> **WHAT THIS TASK INVOLVES**
Starting from the first line of the records and ending with the line that contains "green trapezoid at (34, 888): rotated", output each line as a JSON list of strings with one string per line. Include that final line and skip any blank lines.

> **INFORMATION GIVEN**

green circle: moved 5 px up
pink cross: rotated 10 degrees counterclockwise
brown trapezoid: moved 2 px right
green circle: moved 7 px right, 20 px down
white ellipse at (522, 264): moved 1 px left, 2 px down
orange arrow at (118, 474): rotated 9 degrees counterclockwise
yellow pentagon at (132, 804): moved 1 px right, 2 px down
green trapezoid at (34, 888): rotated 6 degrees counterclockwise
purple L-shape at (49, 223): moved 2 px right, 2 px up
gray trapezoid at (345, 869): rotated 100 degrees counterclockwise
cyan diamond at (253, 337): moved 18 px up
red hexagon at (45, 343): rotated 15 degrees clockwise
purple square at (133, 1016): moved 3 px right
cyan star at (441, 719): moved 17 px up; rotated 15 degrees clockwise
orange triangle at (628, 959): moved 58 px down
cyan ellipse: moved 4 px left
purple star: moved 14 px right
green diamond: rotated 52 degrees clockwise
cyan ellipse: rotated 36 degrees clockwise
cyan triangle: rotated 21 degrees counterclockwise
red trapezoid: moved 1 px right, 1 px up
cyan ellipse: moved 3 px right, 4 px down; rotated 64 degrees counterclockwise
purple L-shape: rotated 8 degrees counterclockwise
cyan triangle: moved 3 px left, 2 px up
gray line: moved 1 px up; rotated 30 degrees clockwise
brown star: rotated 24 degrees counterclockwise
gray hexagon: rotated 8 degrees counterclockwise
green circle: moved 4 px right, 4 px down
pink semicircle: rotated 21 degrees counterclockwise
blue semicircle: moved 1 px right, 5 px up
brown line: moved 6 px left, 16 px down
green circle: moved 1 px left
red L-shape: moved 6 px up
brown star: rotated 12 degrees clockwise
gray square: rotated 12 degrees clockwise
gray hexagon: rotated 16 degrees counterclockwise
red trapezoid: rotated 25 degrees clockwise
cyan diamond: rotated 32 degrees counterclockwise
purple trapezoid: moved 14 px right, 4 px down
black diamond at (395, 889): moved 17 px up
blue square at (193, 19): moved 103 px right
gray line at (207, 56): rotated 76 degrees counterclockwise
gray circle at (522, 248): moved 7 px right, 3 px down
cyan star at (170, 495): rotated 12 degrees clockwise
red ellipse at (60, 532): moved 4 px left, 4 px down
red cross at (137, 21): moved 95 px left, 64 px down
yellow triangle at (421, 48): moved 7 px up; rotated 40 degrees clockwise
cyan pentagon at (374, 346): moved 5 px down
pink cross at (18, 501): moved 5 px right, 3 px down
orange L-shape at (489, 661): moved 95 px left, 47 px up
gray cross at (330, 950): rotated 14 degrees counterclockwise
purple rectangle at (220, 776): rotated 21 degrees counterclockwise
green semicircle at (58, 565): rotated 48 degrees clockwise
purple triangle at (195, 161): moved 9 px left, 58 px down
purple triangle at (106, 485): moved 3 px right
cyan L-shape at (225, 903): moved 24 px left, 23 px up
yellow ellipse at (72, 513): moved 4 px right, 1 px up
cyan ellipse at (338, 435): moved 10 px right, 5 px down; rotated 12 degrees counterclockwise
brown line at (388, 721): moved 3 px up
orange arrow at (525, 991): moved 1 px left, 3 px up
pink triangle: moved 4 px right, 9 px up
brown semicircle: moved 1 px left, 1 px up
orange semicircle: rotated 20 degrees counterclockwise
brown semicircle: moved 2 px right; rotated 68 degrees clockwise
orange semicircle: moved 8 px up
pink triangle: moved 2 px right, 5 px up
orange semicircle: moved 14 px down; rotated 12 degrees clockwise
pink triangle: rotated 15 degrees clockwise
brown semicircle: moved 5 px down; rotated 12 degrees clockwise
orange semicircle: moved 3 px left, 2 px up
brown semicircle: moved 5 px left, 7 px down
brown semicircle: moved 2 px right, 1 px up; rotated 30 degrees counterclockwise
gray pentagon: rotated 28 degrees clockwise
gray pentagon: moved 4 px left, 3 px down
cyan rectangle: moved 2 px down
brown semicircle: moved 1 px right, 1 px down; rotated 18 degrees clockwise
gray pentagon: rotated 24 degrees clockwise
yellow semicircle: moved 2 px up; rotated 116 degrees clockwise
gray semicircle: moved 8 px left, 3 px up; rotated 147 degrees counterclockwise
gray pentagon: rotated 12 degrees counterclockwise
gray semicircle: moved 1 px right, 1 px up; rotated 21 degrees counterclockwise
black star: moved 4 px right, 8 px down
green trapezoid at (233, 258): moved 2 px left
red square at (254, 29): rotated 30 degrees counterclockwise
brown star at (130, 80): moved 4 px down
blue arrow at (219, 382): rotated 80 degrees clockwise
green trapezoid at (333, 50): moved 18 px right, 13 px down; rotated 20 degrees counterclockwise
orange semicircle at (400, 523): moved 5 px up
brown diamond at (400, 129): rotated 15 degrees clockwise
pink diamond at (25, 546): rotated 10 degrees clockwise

> **THE RESPONSE**
[
  "green circle: moved 5 px up",
  "pink cross: rotated 10 degrees counterclockwise",
  "brown trapezoid: moved 2 px right",
  "green circle: moved 7 px right, 20 px down",
  "white ellipse at (522, 264): moved 1 px left, 2 px down",
  "orange arrow at (118, 474): rotated 9 degrees counterclockwise",
  "yellow pentagon at (132, 804): moved 1 px right, 2 px down",
  "green trapezoid at (34, 888): rotated 6 degrees counterclockwise"
]